WHAT IS EXPECTED: Please restate verbatim the lines that open the listing below, ending with the line in which "type=new; after=pyramid in pink; pos2=450,433" occurs.

RECORD SET:
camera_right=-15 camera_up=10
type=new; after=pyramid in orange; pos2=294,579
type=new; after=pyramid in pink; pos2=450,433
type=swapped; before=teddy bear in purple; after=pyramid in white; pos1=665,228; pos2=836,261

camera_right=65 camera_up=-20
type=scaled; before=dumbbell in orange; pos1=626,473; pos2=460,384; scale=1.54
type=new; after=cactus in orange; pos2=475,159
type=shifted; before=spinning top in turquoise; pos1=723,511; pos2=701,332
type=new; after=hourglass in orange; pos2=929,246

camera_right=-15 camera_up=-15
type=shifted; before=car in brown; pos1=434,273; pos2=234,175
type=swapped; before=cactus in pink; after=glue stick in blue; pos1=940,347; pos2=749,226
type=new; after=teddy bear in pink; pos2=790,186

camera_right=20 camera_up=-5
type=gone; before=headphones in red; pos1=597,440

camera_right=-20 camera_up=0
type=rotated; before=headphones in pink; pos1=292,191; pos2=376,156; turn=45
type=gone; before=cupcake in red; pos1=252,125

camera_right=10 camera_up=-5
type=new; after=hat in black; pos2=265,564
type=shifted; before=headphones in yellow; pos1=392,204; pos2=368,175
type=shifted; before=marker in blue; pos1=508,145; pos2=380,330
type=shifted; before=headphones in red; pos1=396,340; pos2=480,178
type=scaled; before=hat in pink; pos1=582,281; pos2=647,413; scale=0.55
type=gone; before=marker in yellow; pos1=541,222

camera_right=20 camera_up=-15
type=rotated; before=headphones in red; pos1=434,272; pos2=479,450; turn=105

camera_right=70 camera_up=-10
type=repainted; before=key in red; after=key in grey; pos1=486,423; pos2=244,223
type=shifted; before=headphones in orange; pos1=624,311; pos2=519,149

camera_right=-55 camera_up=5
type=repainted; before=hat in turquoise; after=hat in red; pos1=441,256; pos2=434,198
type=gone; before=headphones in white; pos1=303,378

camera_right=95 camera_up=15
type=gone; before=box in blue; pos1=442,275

TASK RESPONSE:
camera_right=-15 camera_up=10
type=new; after=pyramid in orange; pos2=294,579
type=new; after=pyramid in pink; pos2=450,433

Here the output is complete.